Object state change records
>>>>>
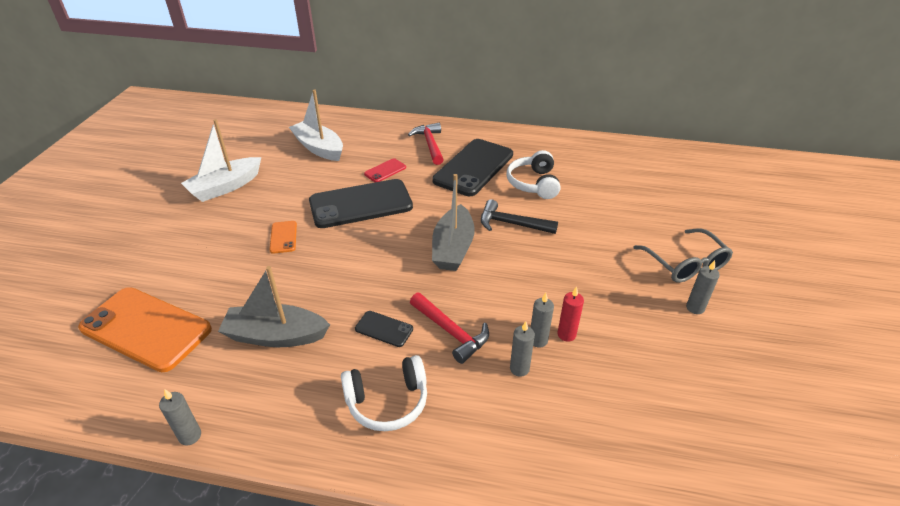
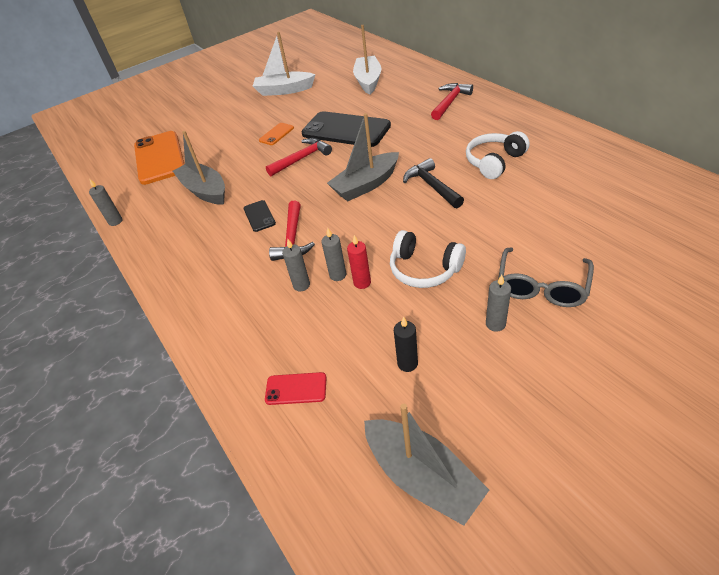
camera: 50 degrees right, 5 degrees up
(351, 251) = (302, 159): none -> red hammer
(385, 171) = (391, 112): red phone -> red phone (296, 389)
(387, 402) = (209, 258): white headphones -> white headphones (424, 269)
(473, 167) = (460, 131): black phone -> none
(683, 376) = (407, 363): none -> black candle
(798, 447) = (422, 476): none -> grey boat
<<<<<
Nothing should appear in the answer except the lines from the one containing "(387, 402) = (209, 258): white" to the end of the data above, reproduced exactly.

(387, 402) = (209, 258): white headphones -> white headphones (424, 269)
(473, 167) = (460, 131): black phone -> none
(683, 376) = (407, 363): none -> black candle
(798, 447) = (422, 476): none -> grey boat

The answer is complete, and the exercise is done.